++++ INPUT DATA ++++

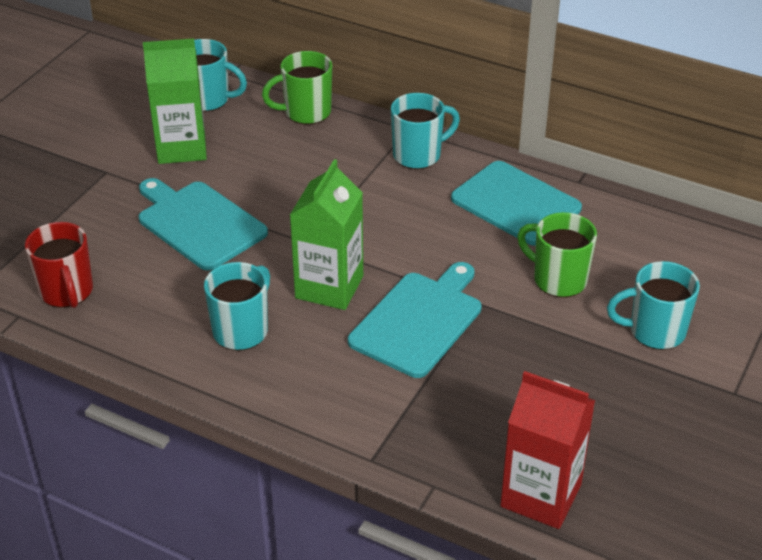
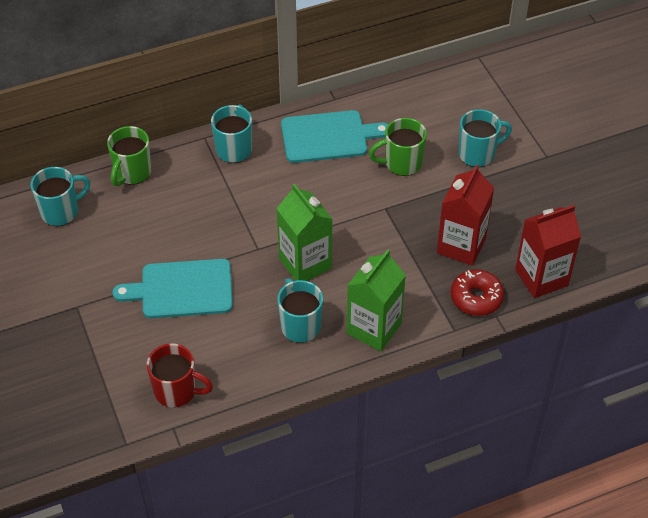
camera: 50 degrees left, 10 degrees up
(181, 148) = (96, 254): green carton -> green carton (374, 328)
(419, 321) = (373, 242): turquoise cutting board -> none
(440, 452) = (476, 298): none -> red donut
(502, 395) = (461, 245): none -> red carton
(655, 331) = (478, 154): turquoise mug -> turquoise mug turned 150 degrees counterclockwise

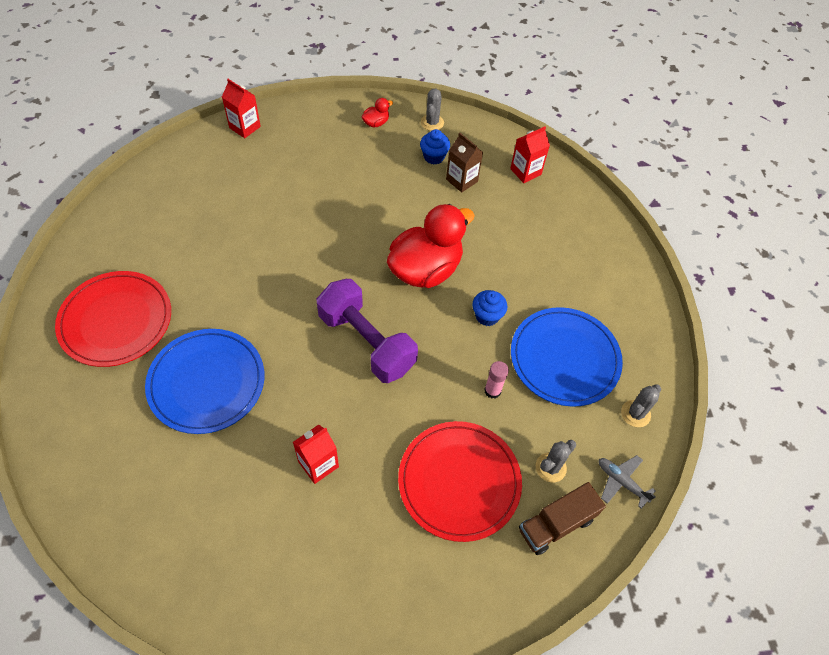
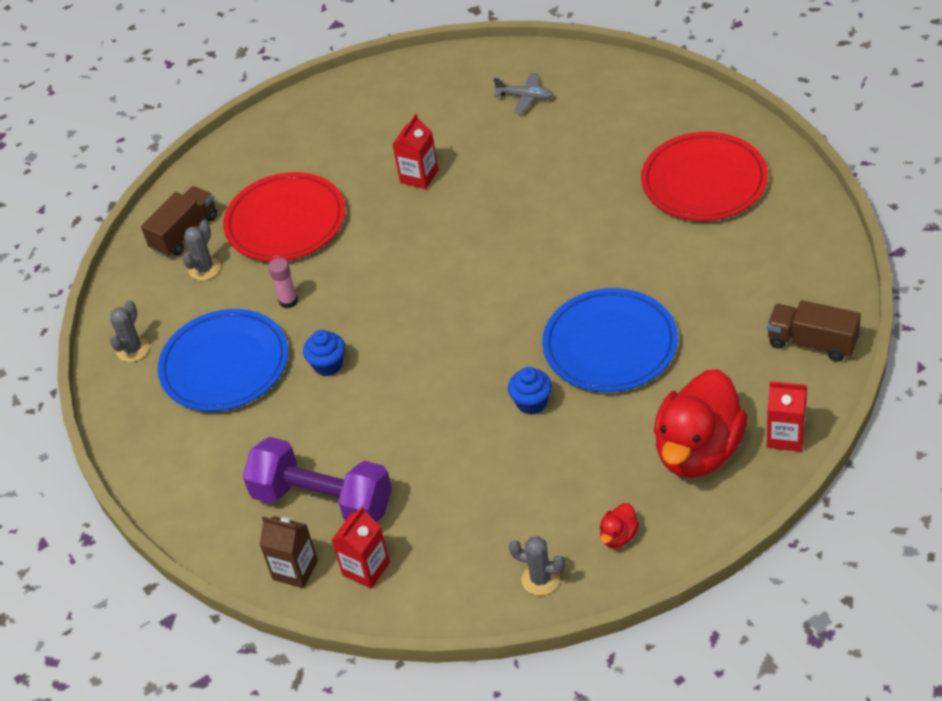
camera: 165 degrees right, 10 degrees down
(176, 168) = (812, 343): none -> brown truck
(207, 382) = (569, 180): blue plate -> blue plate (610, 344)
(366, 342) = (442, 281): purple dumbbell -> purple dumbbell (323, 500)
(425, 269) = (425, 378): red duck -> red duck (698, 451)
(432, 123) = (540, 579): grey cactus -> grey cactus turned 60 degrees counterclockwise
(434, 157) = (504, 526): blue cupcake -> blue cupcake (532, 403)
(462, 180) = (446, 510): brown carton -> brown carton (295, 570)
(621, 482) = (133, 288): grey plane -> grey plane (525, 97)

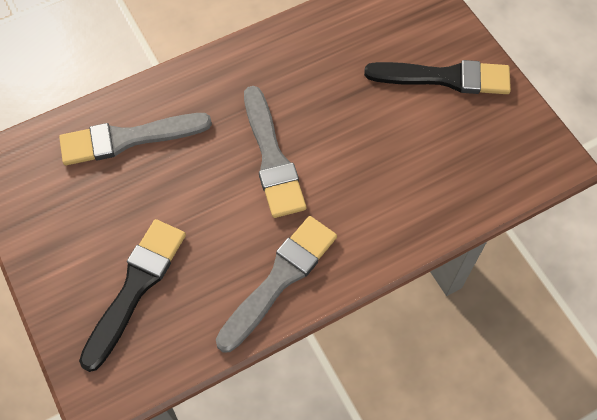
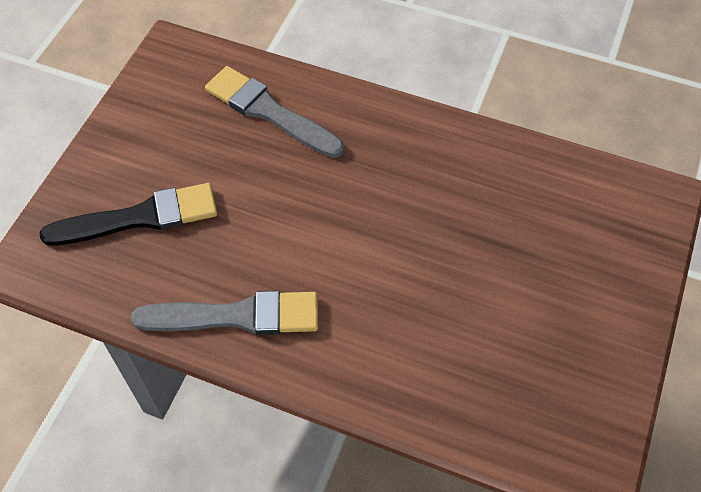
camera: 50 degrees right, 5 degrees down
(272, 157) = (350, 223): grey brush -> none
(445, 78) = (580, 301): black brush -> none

++++
++++ INPUT DATA ++++

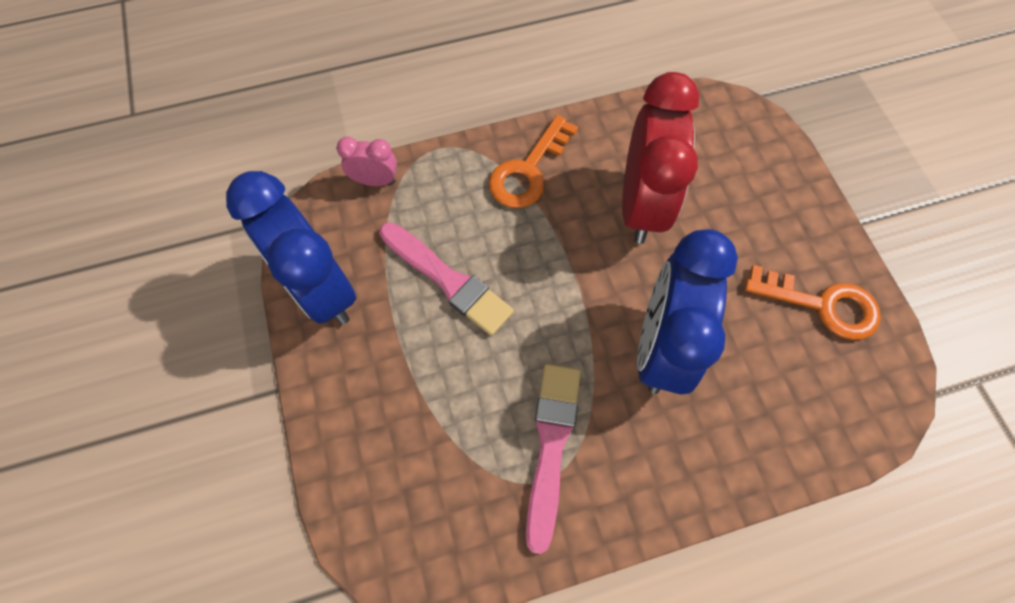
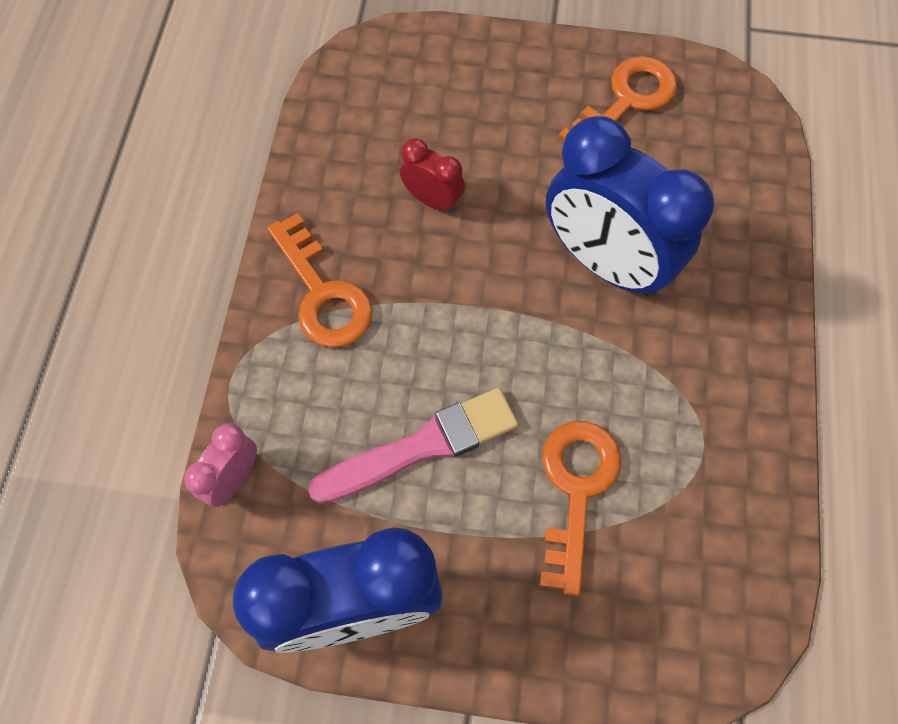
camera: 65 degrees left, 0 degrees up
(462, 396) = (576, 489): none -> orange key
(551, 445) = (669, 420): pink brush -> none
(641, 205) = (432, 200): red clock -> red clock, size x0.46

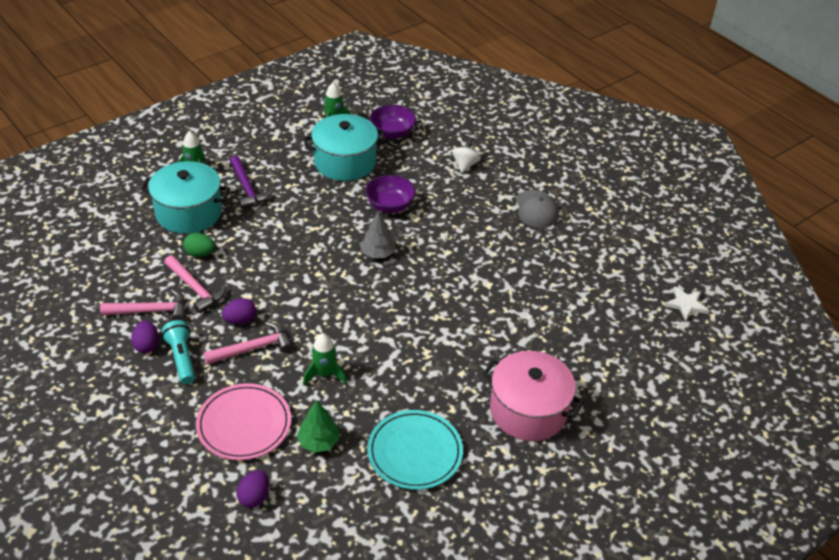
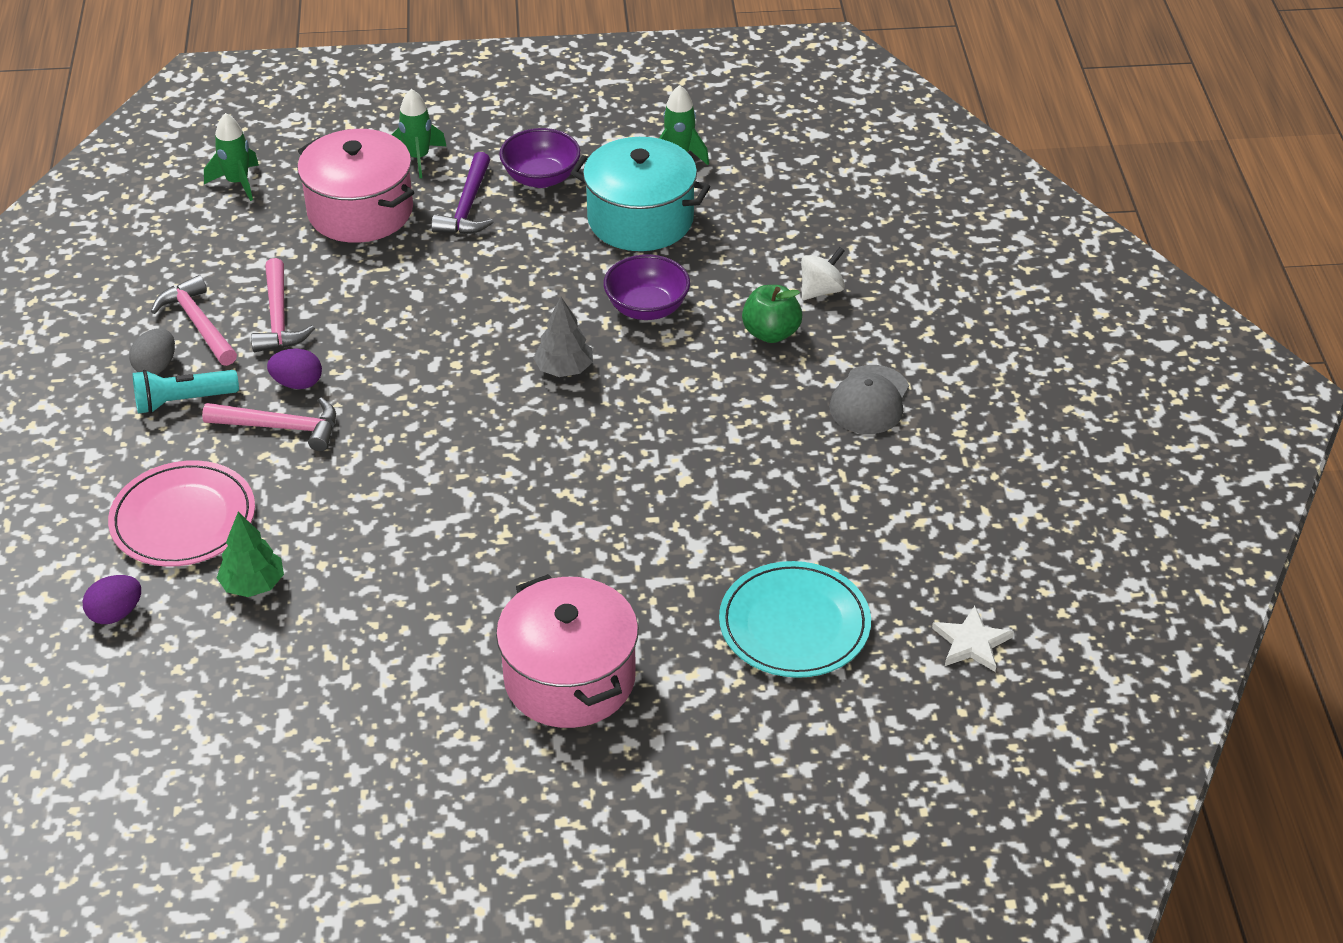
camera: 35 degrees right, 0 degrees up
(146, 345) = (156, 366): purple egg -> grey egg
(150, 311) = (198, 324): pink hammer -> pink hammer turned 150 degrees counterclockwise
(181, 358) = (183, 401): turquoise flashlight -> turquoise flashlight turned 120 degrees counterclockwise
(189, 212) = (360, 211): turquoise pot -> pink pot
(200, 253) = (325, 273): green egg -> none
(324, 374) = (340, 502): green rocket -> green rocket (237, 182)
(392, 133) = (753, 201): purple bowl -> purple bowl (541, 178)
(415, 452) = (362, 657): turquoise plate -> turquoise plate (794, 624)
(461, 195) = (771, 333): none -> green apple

++++

* **EXERCISE DESCRIPTION**
Output only the lines above from the one containing "(655, 331) = (478, 154): turquoise" to the one containing "(272, 157) = (350, 223): grey brush -> none", both included, exactly as written and with no pictures.

* **EXERCISE RESPONSE**
(655, 331) = (478, 154): turquoise mug -> turquoise mug turned 150 degrees counterclockwise

camera: 165 degrees right, 10 degrees down
(176, 168) = (812, 343): none -> brown truck
(207, 382) = (569, 180): blue plate -> blue plate (610, 344)
(366, 342) = (442, 281): purple dumbbell -> purple dumbbell (323, 500)
(425, 269) = (425, 378): red duck -> red duck (698, 451)
(432, 123) = (540, 579): grey cactus -> grey cactus turned 60 degrees counterclockwise
(434, 157) = (504, 526): blue cupcake -> blue cupcake (532, 403)
(462, 180) = (446, 510): brown carton -> brown carton (295, 570)
(621, 482) = (133, 288): grey plane -> grey plane (525, 97)

camera: 50 degrees right, 5 degrees down
(272, 157) = (350, 223): grey brush -> none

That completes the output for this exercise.